Working data Block Start
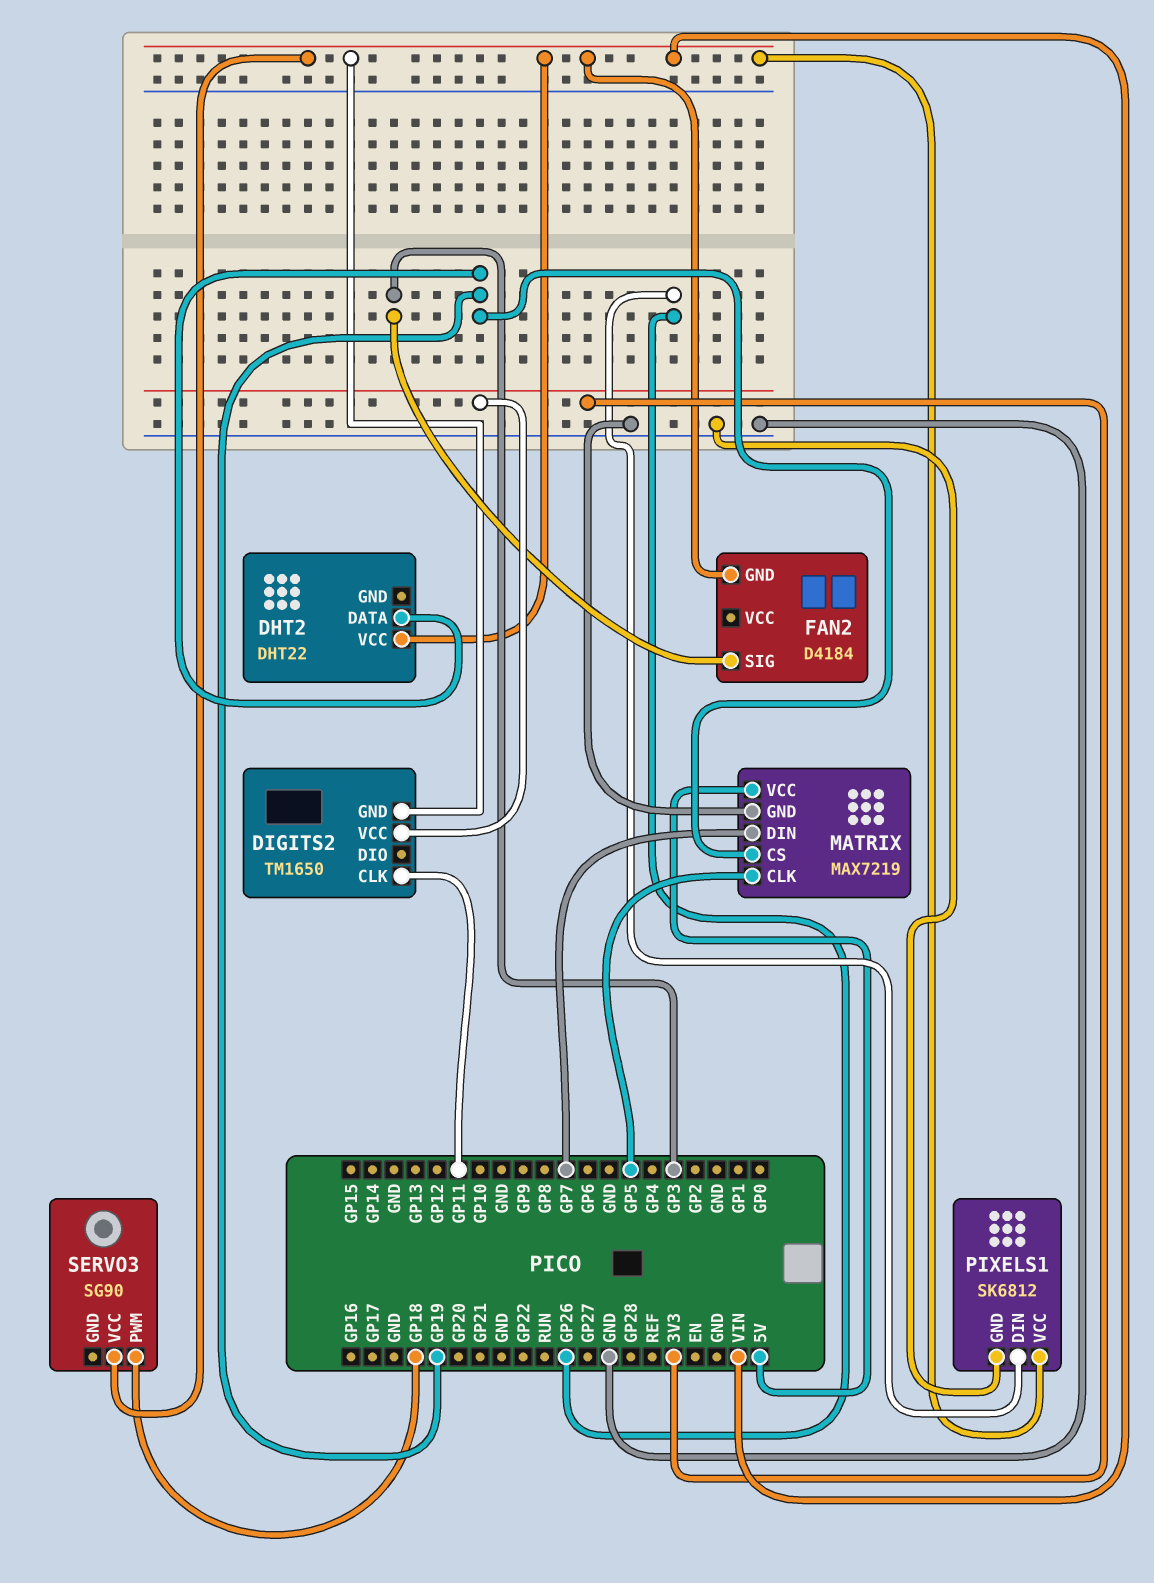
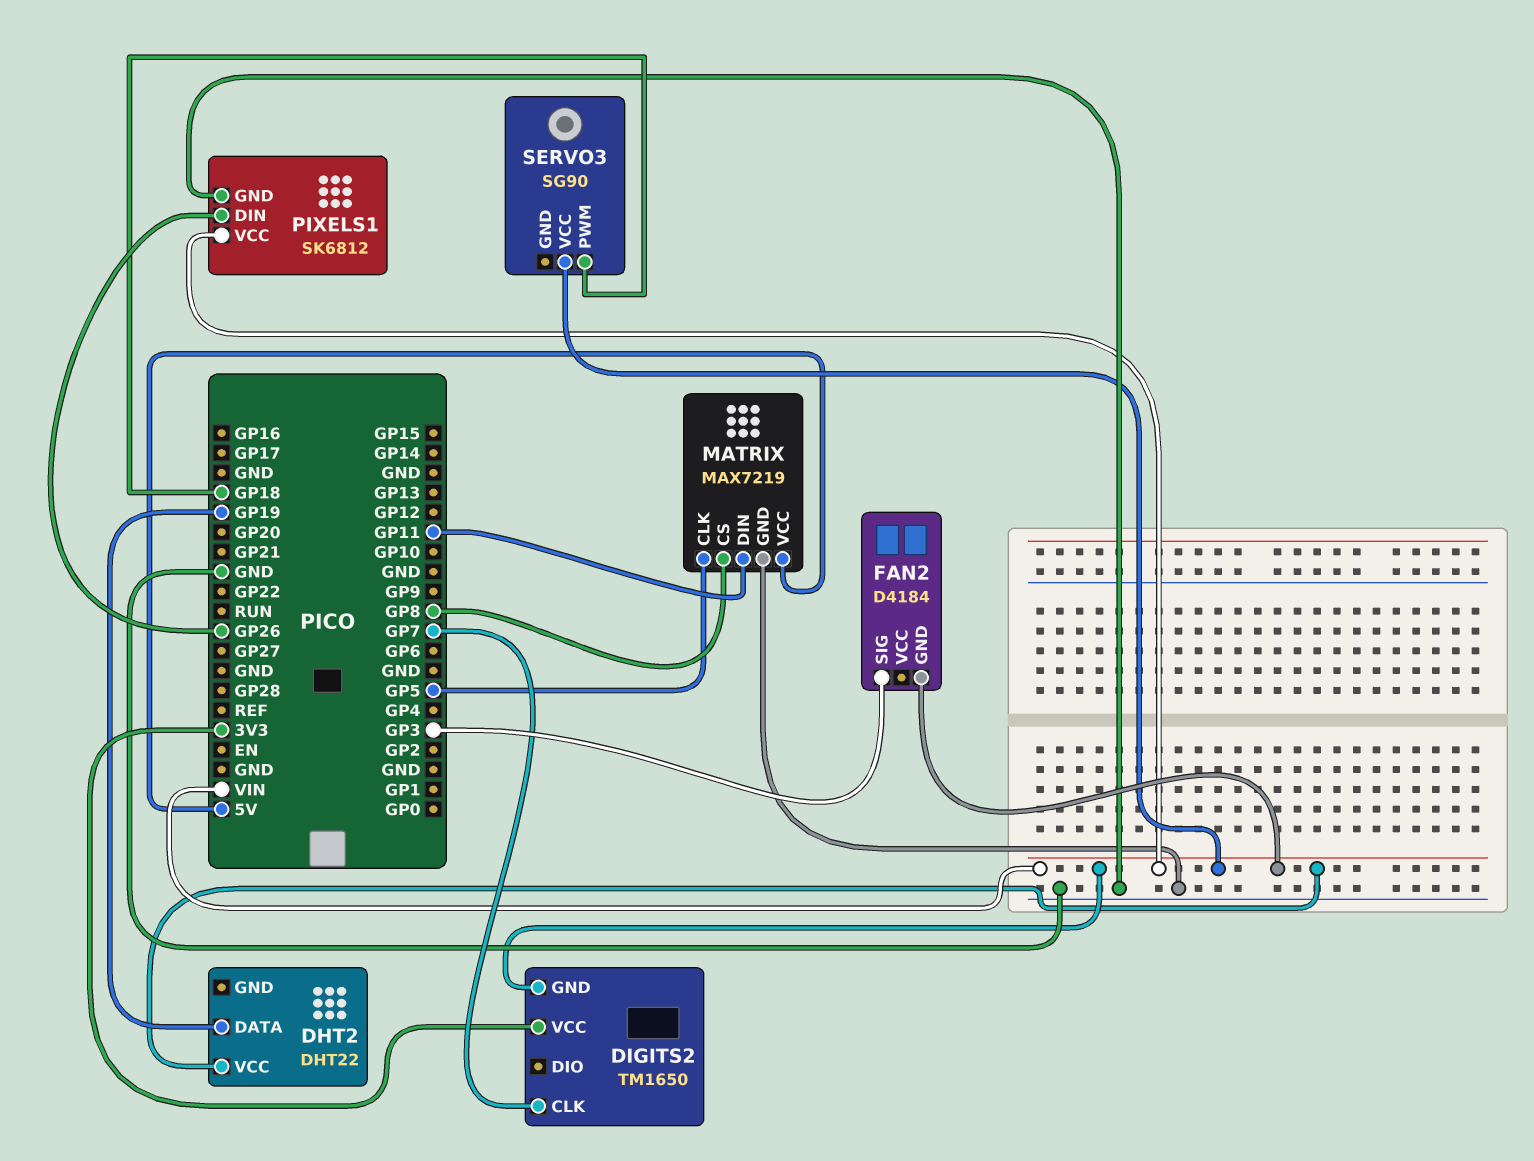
DIGITS2 pin CLK: GP11 -> GP7
MATRIX pin CS: GP19 -> GP8
MATRIX pin DIN: GP7 -> GP11

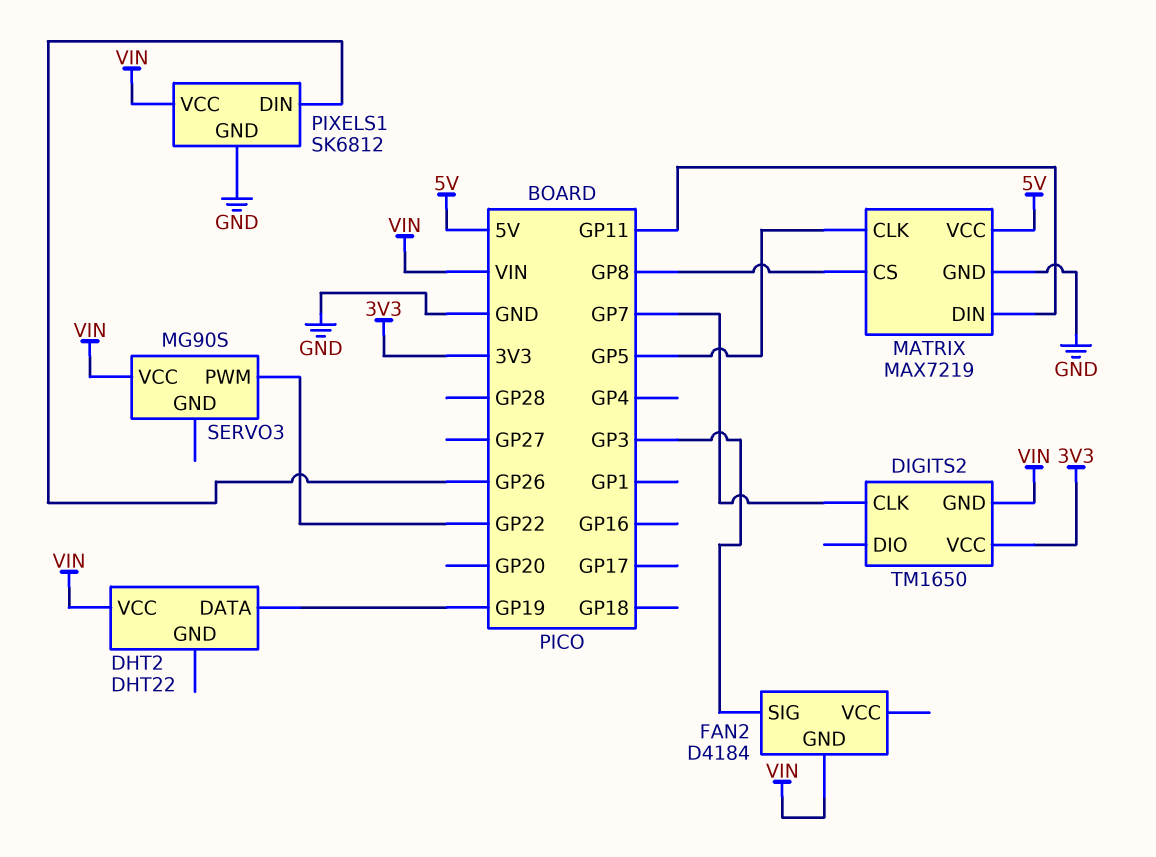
SERVO3: SG90 -> MG90S
SERVO3 pin PWM: GP18 -> GP22

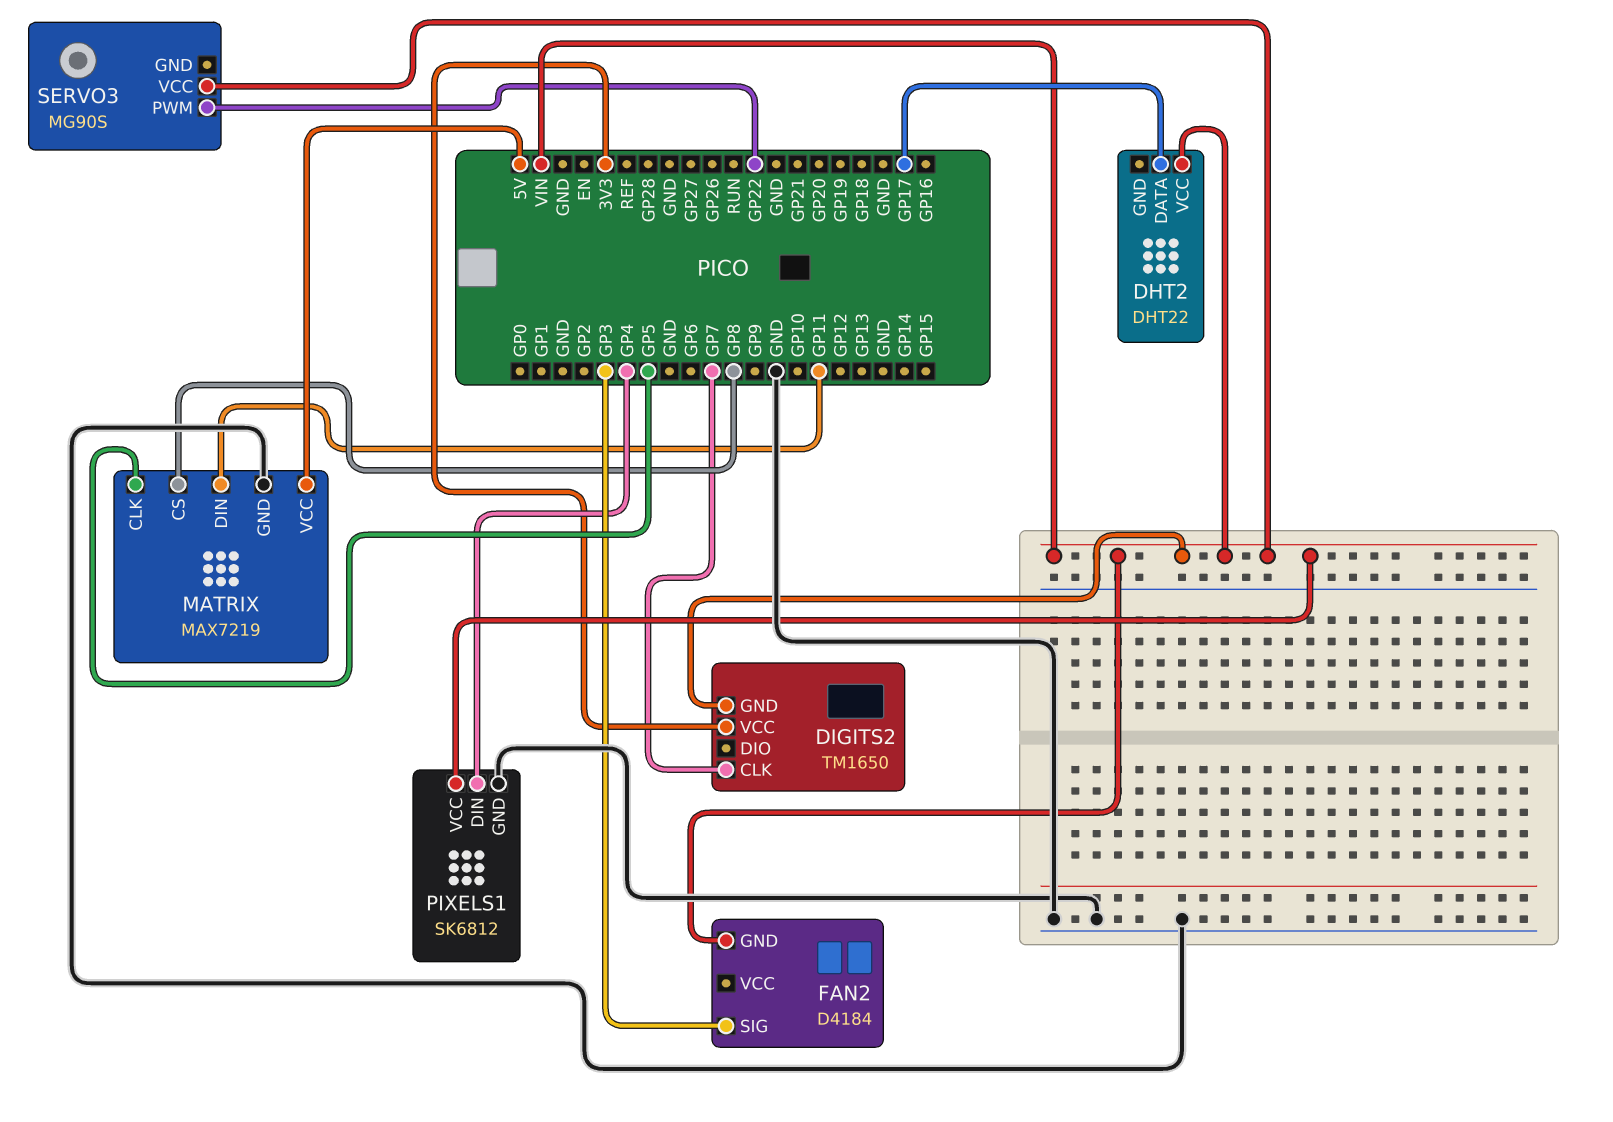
DHT2 pin DATA: GP19 -> GP17
PIXELS1 pin DIN: GP26 -> GP4

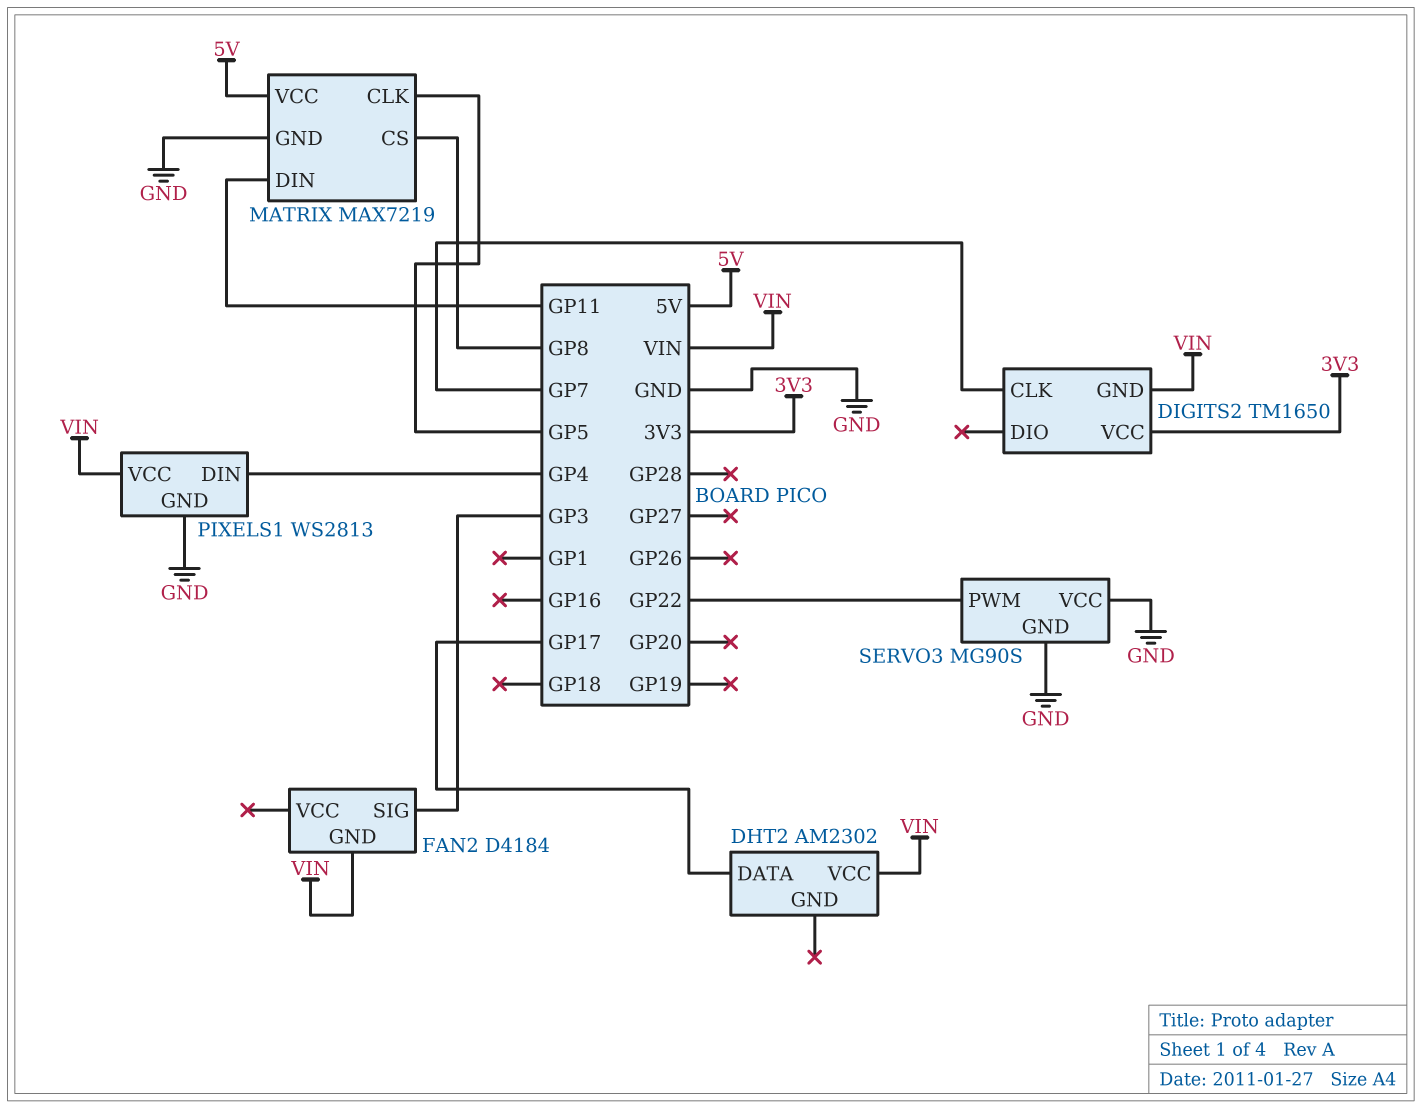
DHT2: DHT22 -> AM2302
PIXELS1: SK6812 -> WS2813
SERVO3 pin GND: none -> GND
SERVO3 pin VCC: VIN -> GND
Working data Block End
**Task statement:** Copy the records exactly as they appear, excluding images.

**Answer space:**
DIGITS2 pin CLK: GP11 -> GP7
MATRIX pin CS: GP19 -> GP8
MATRIX pin DIN: GP7 -> GP11

SERVO3: SG90 -> MG90S
SERVO3 pin PWM: GP18 -> GP22

DHT2 pin DATA: GP19 -> GP17
PIXELS1 pin DIN: GP26 -> GP4

DHT2: DHT22 -> AM2302
PIXELS1: SK6812 -> WS2813
SERVO3 pin GND: none -> GND
SERVO3 pin VCC: VIN -> GND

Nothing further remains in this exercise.